### INPUT DATA
* * * * * * *

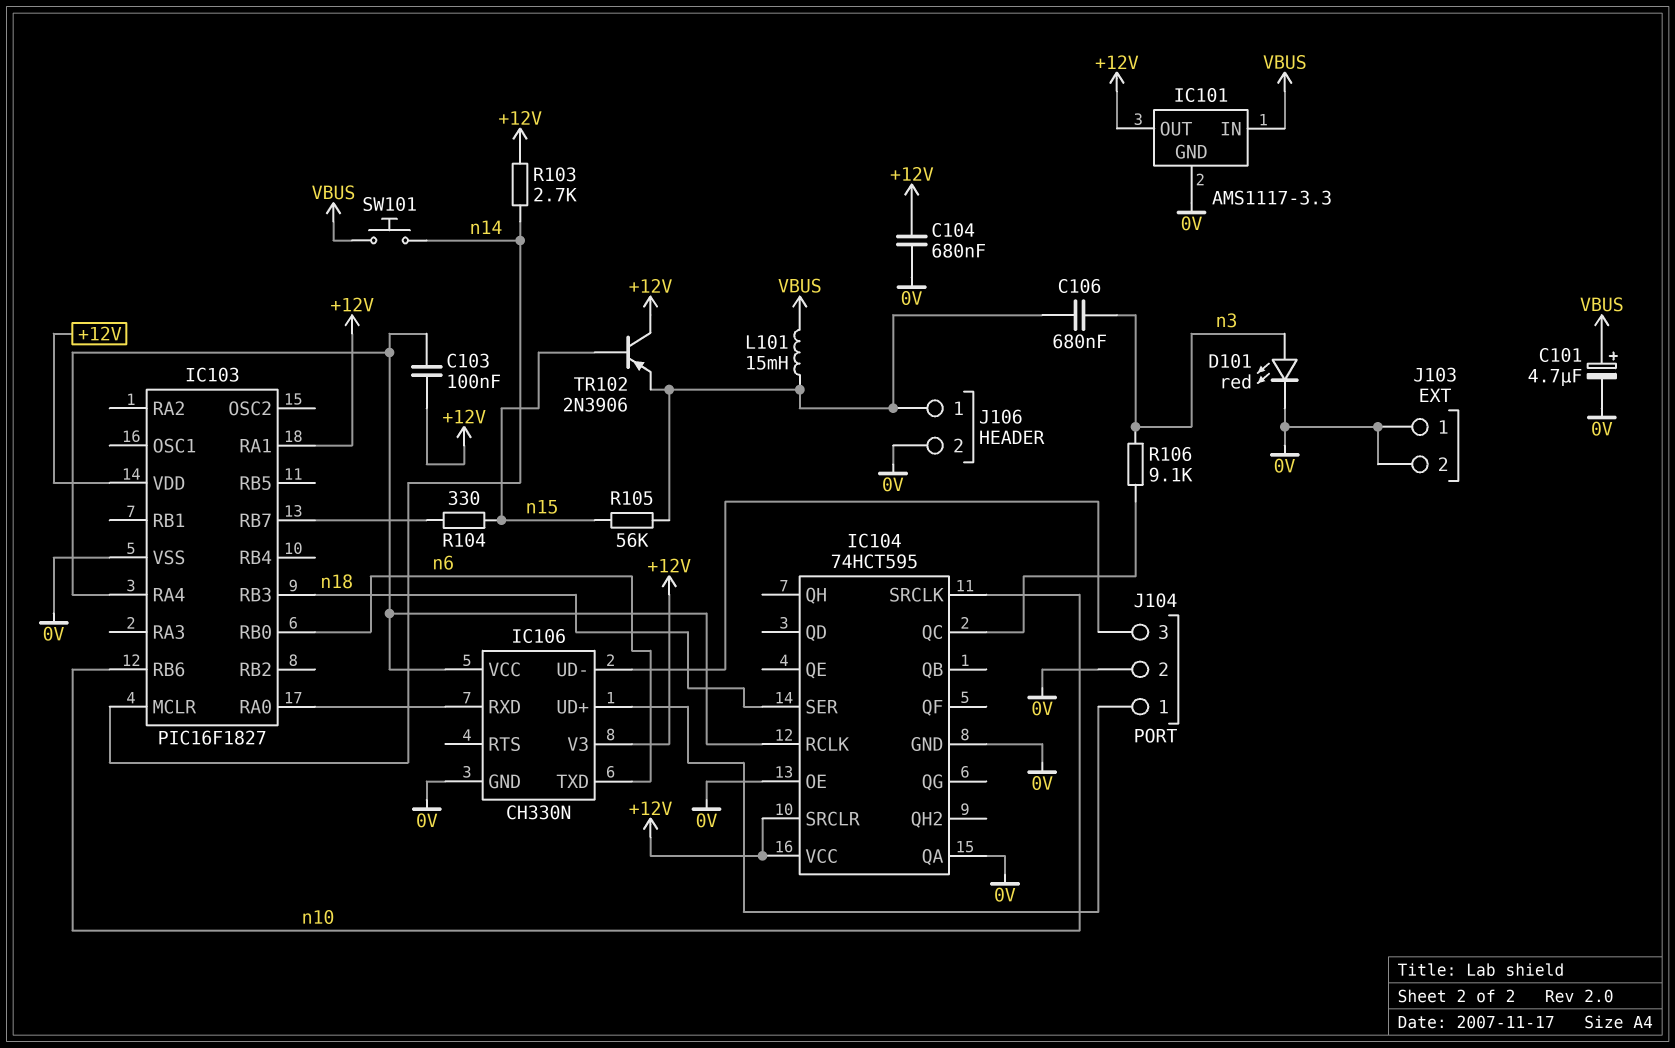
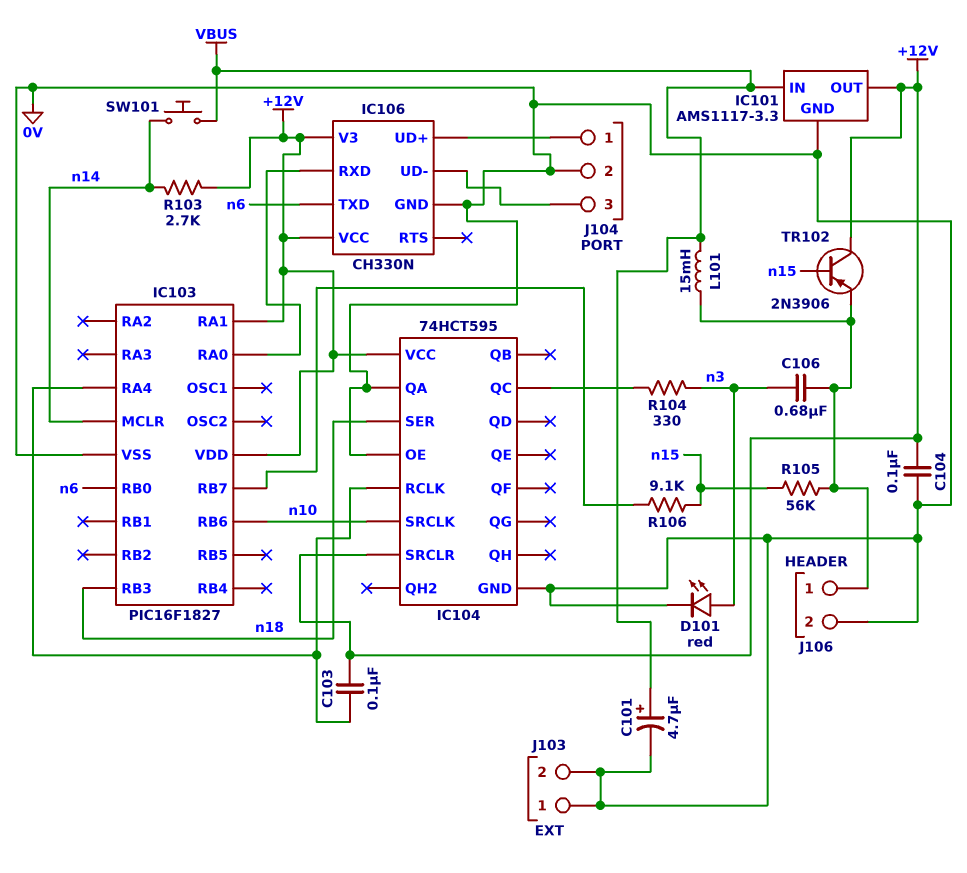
C104: 680nF (+12V, 0V) -> 100nF (+12V, 0V)
IC106 pin VCC: IC103/RA4 -> +12V
R104: 330 (IC103/RB7, n15) -> 330 (IC104/QC, n3)
R106: 9.1k (IC104/QC, n3) -> 9.1k (IC103/RB7, n15)

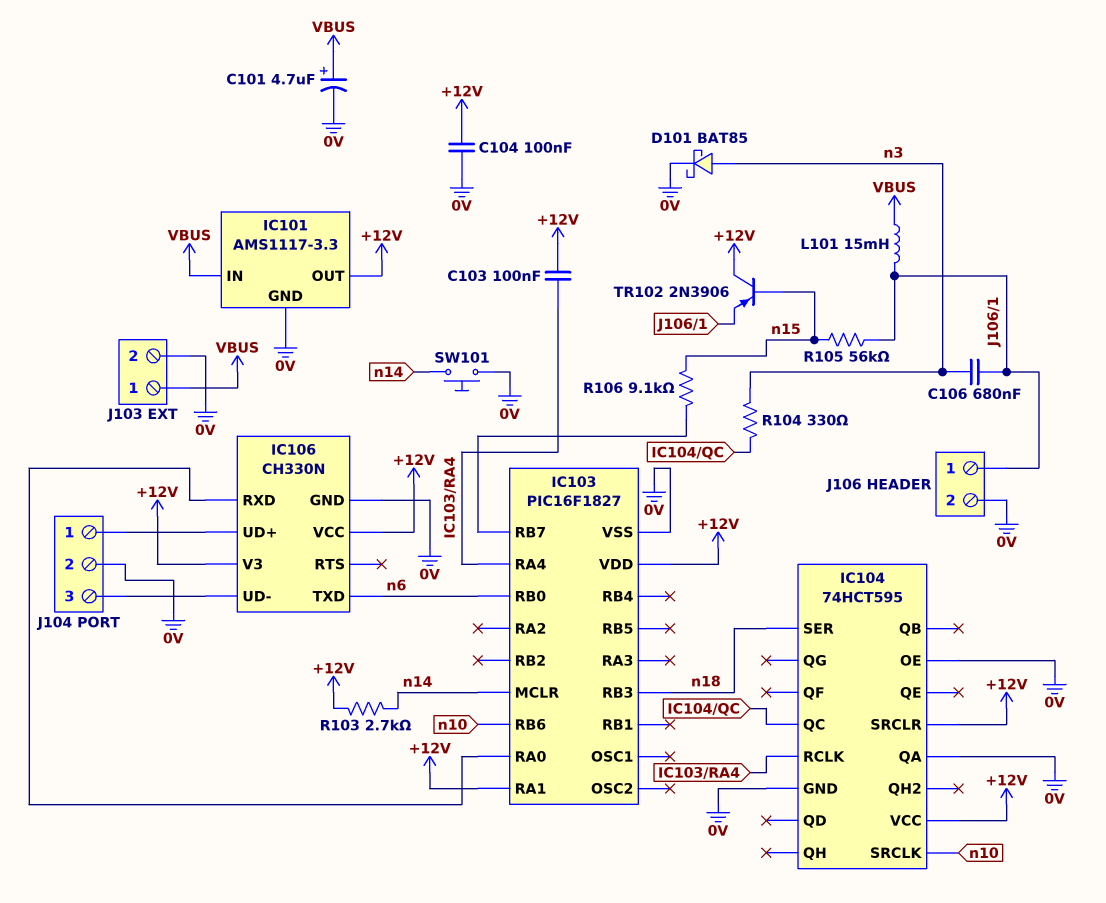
D101: LED red (A n3, K 0V) -> schottky BAT85 (A n3, K 0V)
J103 pin 1: 0V -> VBUS
SW101: button (VBUS, n14) -> button (0V, n14)

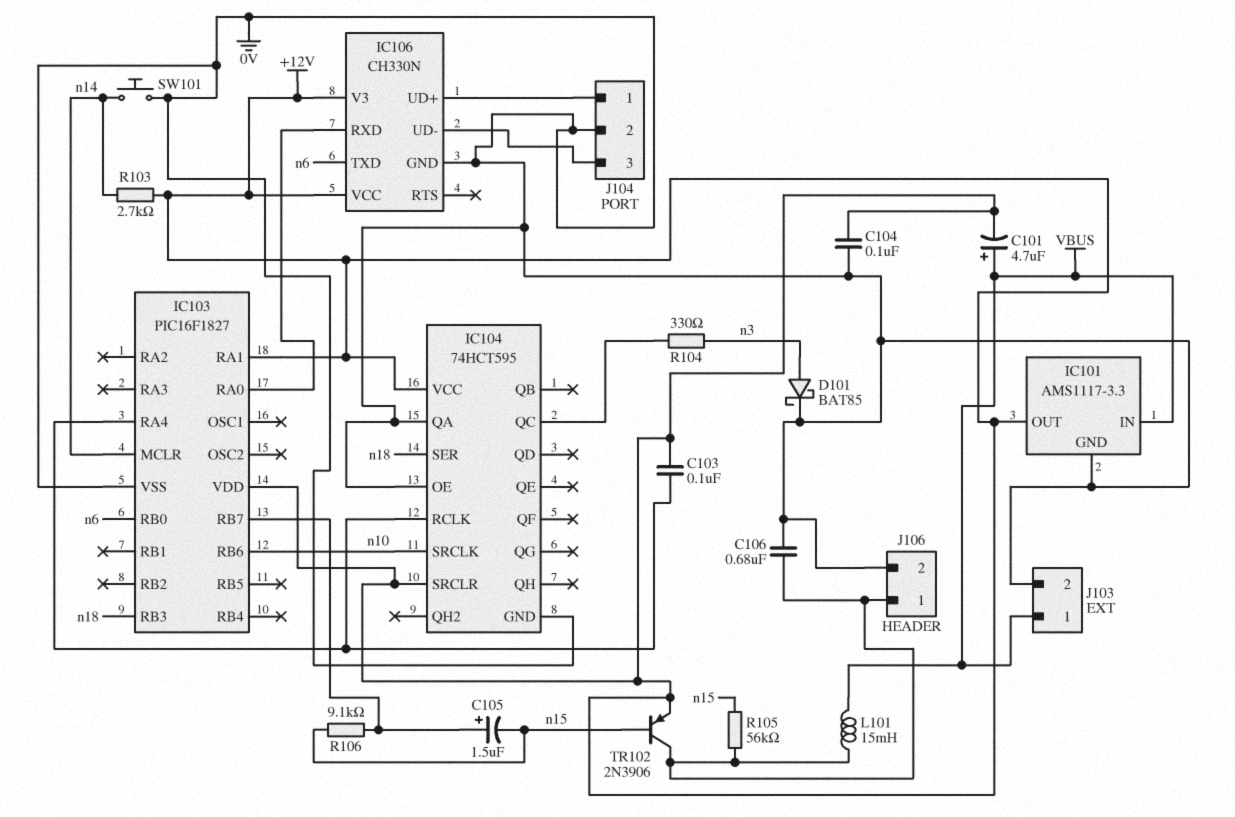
C101: 4.7uF (plus VBUS, minus 0V) -> 4.7uF (plus VBUS, minus +12V)
C105: none -> 1.5uF (plus IC103/RB7, minus n15)
C106: 680nF (J106/1, n3) -> 680nF (0V, J106/1)
TR102: PNP 2N3906 (B n15, C +12V, E J106/1) -> PNP 2N3906 (B n15, C J106/1, E +12V)

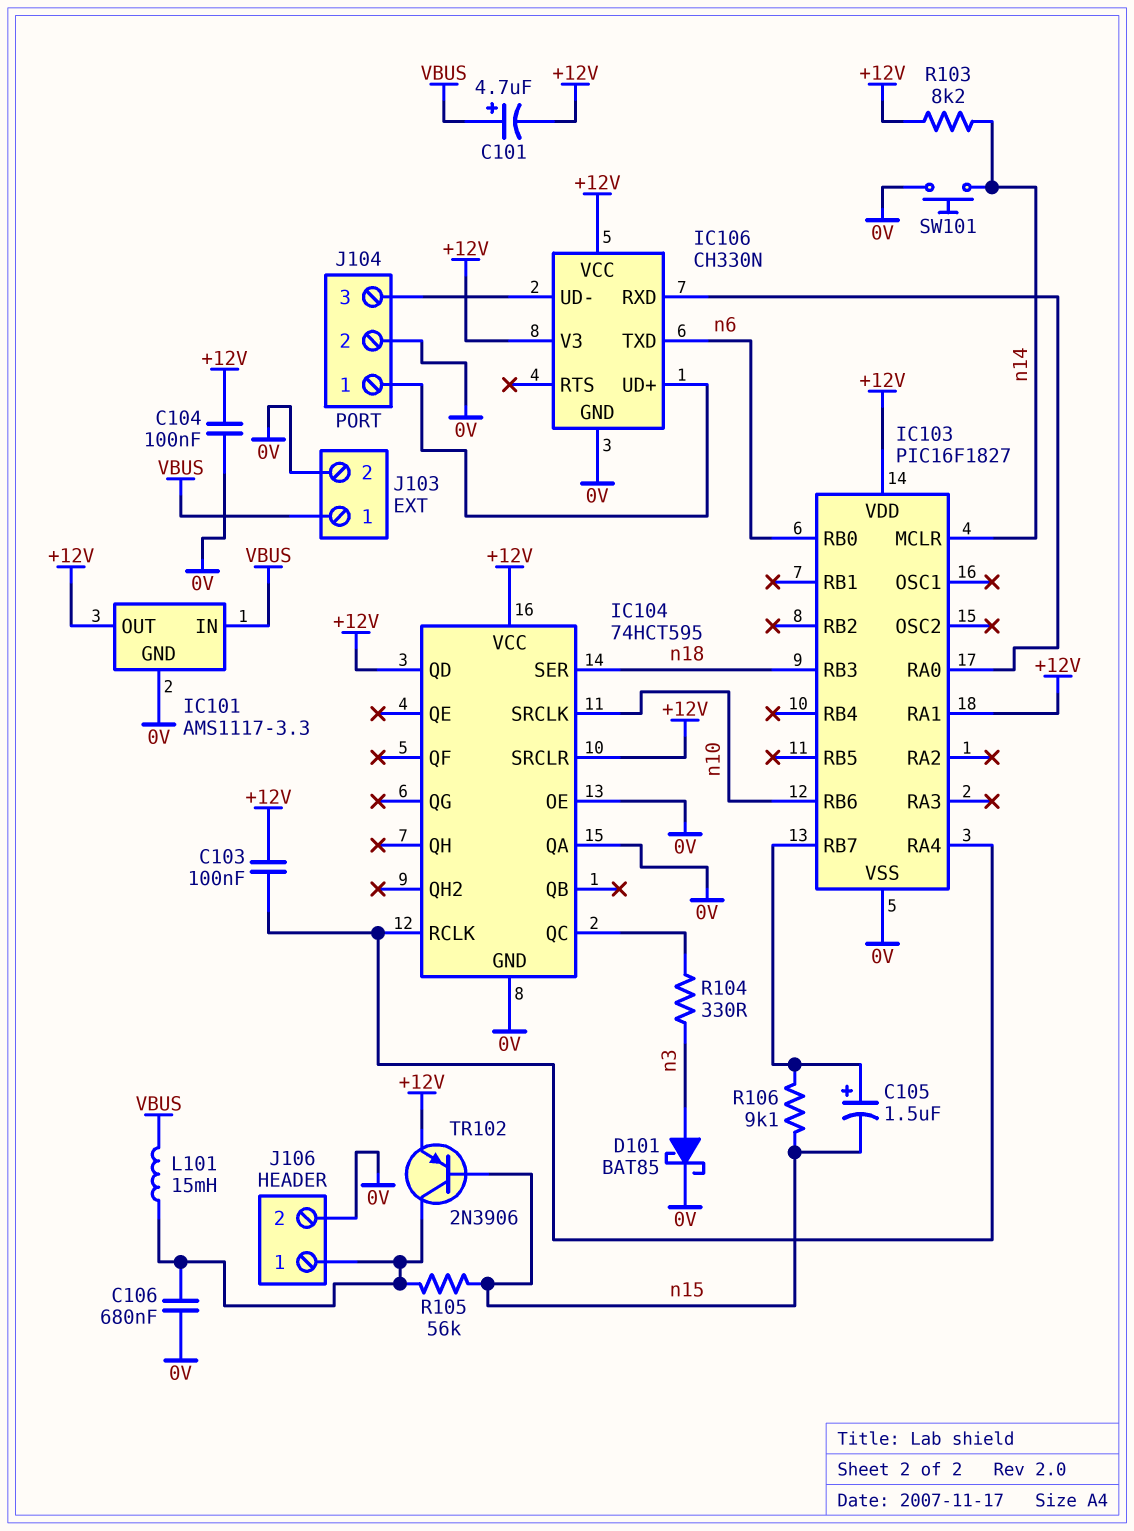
IC104 pin QD: none -> +12V
R103: 2.7k (+12V, n14) -> 8.2k (+12V, n14)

* * * * * * *

### GOAL OF THE EXERCISE
Once the line holding "C105: none ->" is found, set it down along with every line after it through the end of the entries, exactly, leaving the pictures out.

### ANSWER SECTION
C105: none -> 1.5uF (plus IC103/RB7, minus n15)
C106: 680nF (J106/1, n3) -> 680nF (0V, J106/1)
TR102: PNP 2N3906 (B n15, C +12V, E J106/1) -> PNP 2N3906 (B n15, C J106/1, E +12V)

IC104 pin QD: none -> +12V
R103: 2.7k (+12V, n14) -> 8.2k (+12V, n14)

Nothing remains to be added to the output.